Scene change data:

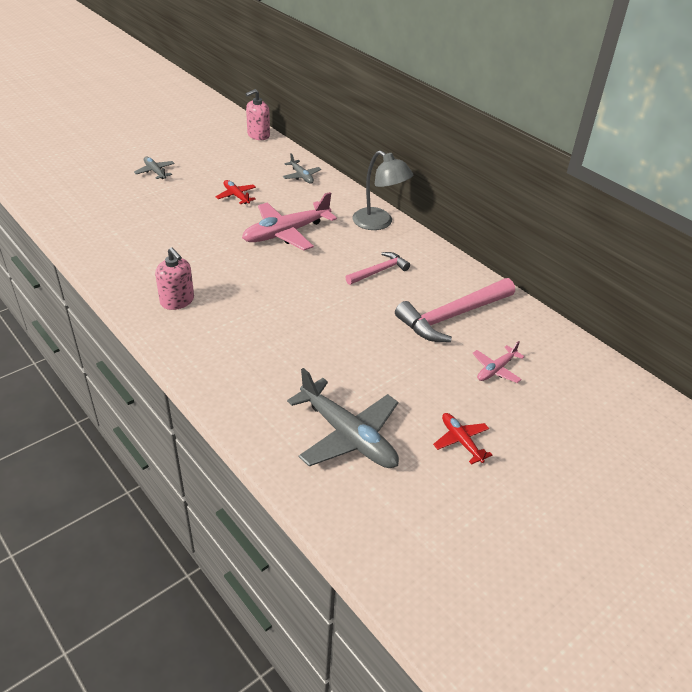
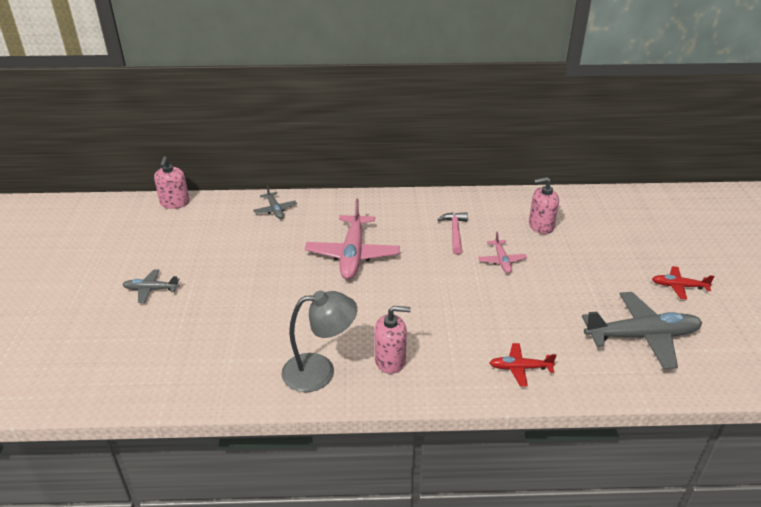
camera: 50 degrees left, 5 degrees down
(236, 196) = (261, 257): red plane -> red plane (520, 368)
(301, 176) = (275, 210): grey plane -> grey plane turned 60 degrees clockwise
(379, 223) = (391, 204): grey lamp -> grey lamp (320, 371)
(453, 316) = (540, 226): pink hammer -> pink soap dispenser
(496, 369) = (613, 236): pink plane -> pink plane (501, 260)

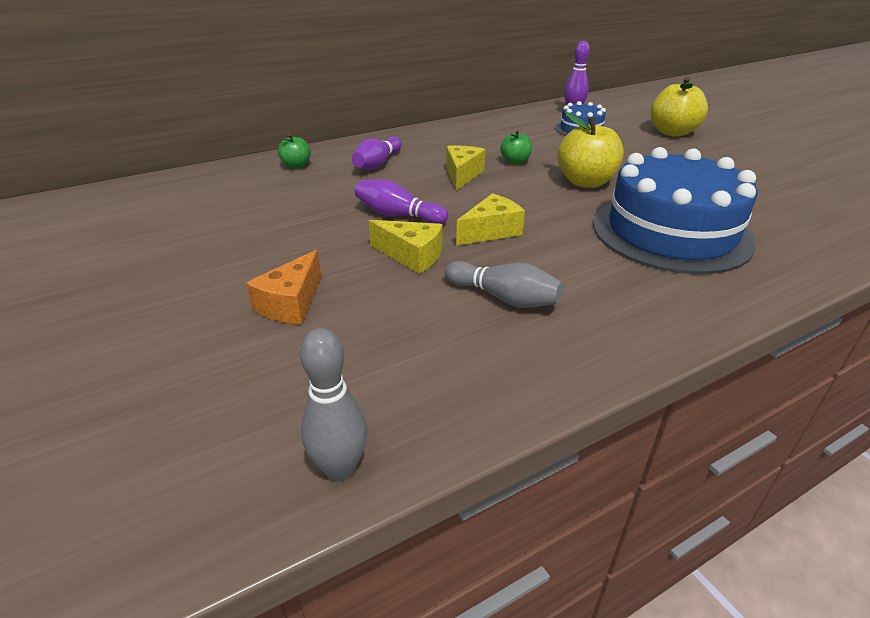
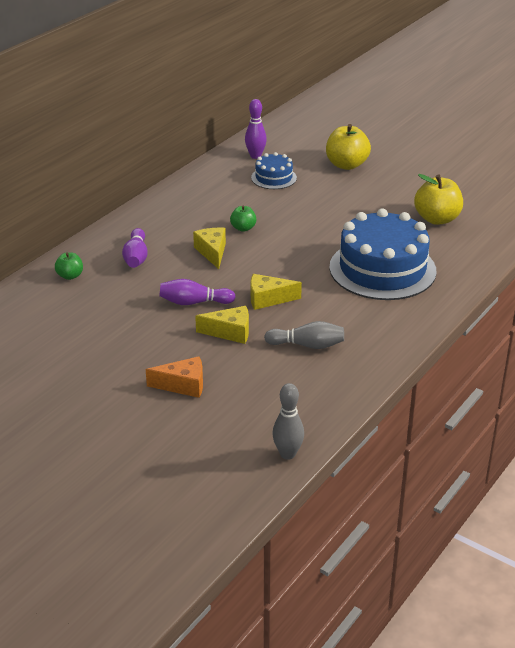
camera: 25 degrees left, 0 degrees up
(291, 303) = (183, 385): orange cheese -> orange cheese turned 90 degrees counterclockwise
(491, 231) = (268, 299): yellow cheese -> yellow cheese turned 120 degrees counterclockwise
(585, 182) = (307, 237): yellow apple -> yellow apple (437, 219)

## WHAT YOU ARE ASKED TO DO
The entries above are to be retyped exactly, with each picture left out.

## THE COMPLETED TASK
camera: 50 degrees left, 5 degrees down
(236, 196) = (261, 257): red plane -> red plane (520, 368)
(301, 176) = (275, 210): grey plane -> grey plane turned 60 degrees clockwise
(379, 223) = (391, 204): grey lamp -> grey lamp (320, 371)
(453, 316) = (540, 226): pink hammer -> pink soap dispenser
(496, 369) = (613, 236): pink plane -> pink plane (501, 260)

camera: 25 degrees left, 0 degrees up
(291, 303) = (183, 385): orange cheese -> orange cheese turned 90 degrees counterclockwise
(491, 231) = (268, 299): yellow cheese -> yellow cheese turned 120 degrees counterclockwise
(585, 182) = (307, 237): yellow apple -> yellow apple (437, 219)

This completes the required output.